§ **Task details**:
Nothing but the lines from the one containing "LCD1 pin SDA: D10 -> D9" through the last line of the data below should be returned, each exactly as it stands, pictures excluded.

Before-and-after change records

▽

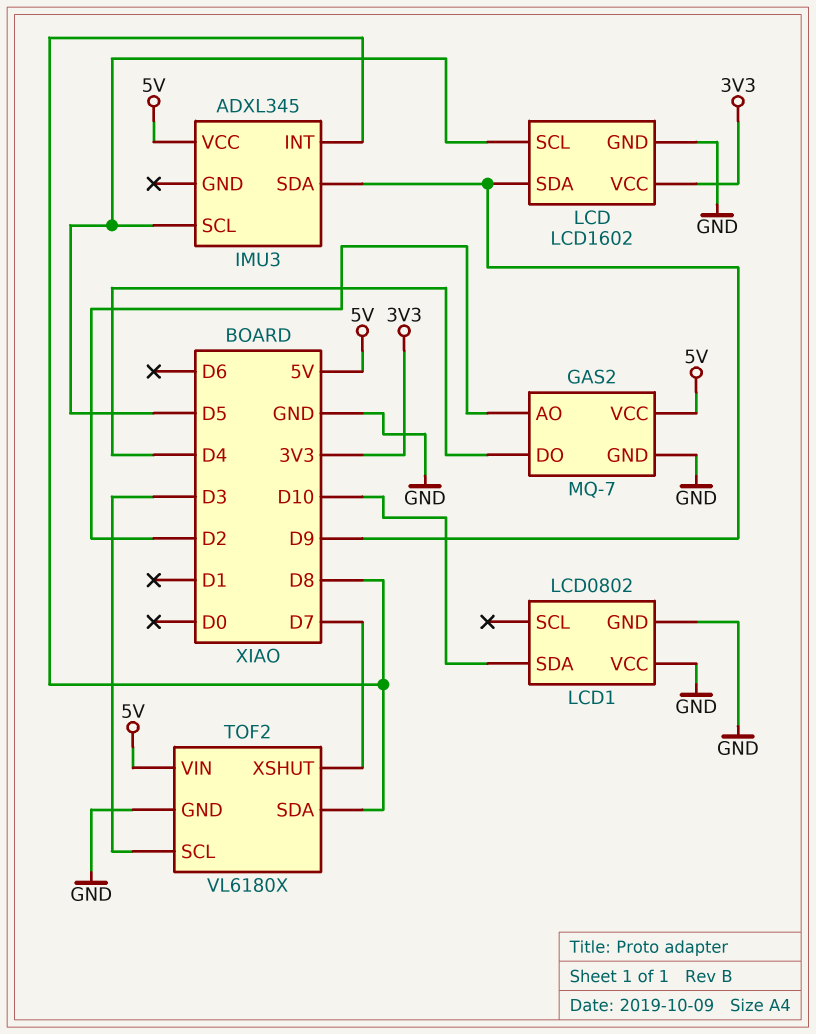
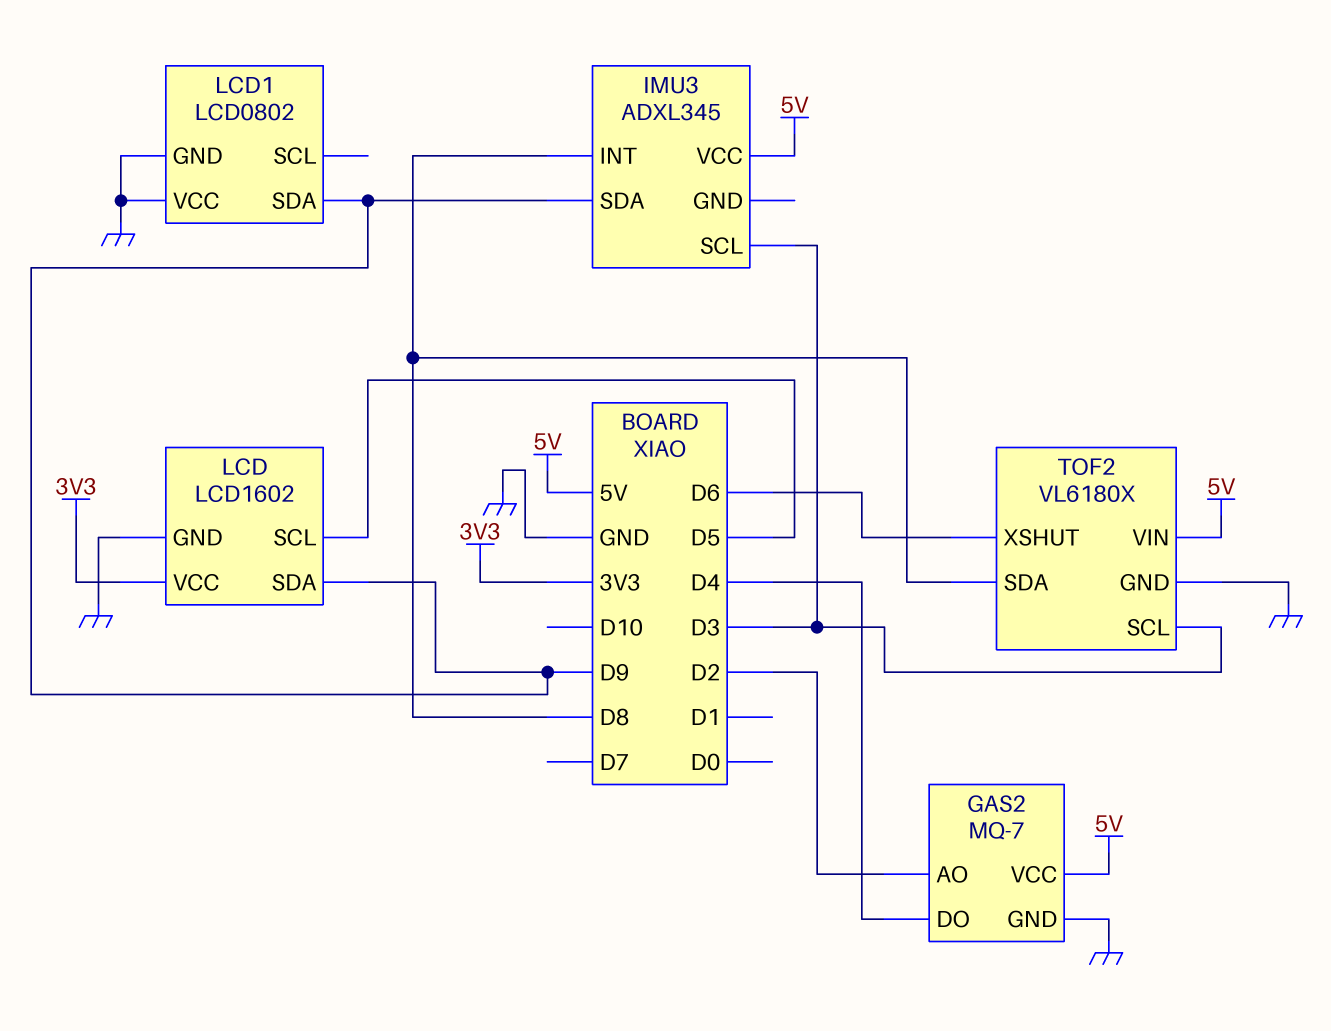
IMU3 pin SCL: D5 -> D3
LCD1 pin SDA: D10 -> D9
TOF2 pin XSHUT: D7 -> D6

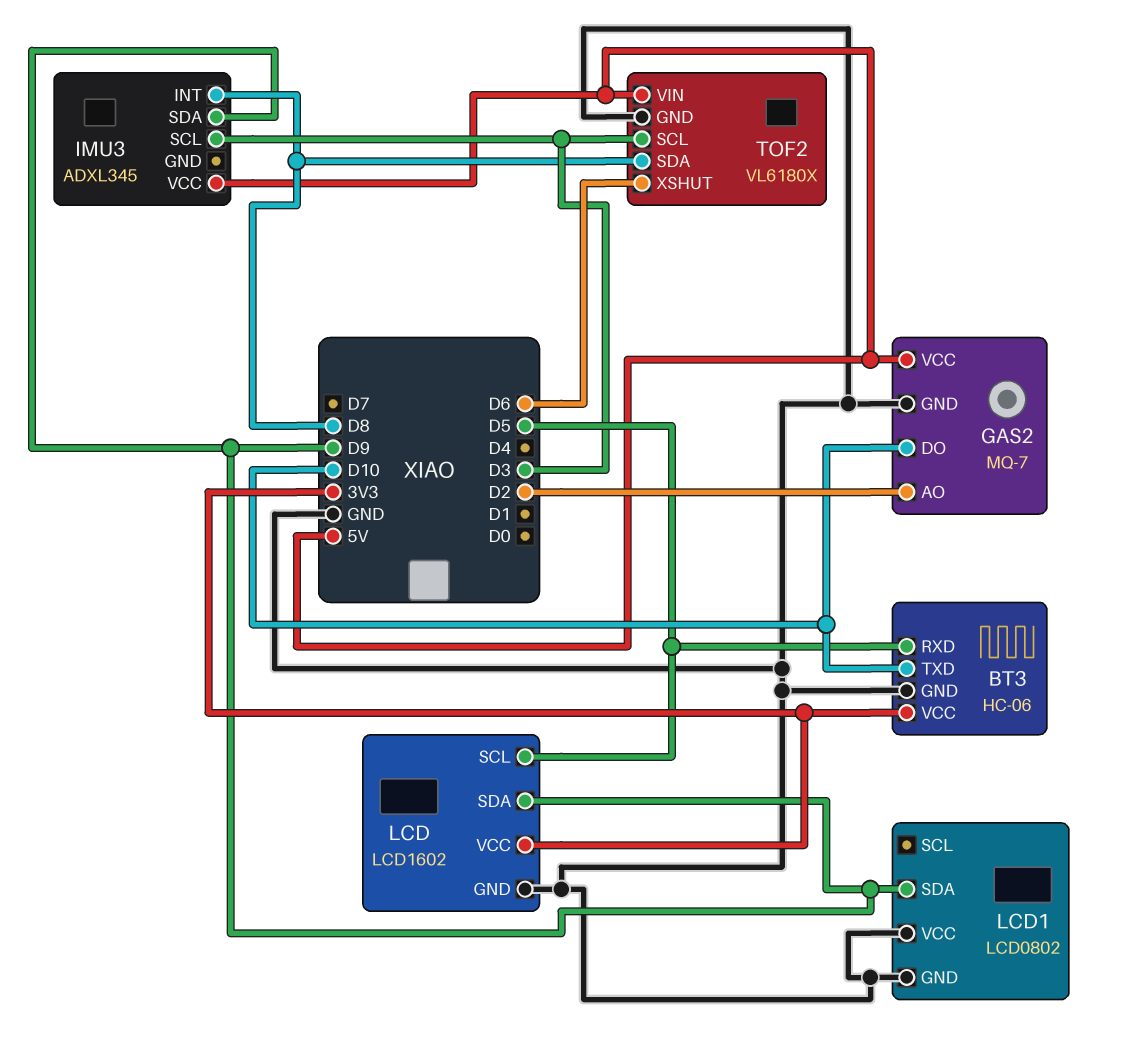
BT3: none -> HC-06
BT3 pin GND: none -> GND
BT3 pin RXD: none -> D5
BT3 pin TXD: none -> D10
BT3 pin VCC: none -> 3V3
GAS2 pin DO: D4 -> D10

△

§ **Problem solution**:
LCD1 pin SDA: D10 -> D9
TOF2 pin XSHUT: D7 -> D6

BT3: none -> HC-06
BT3 pin GND: none -> GND
BT3 pin RXD: none -> D5
BT3 pin TXD: none -> D10
BT3 pin VCC: none -> 3V3
GAS2 pin DO: D4 -> D10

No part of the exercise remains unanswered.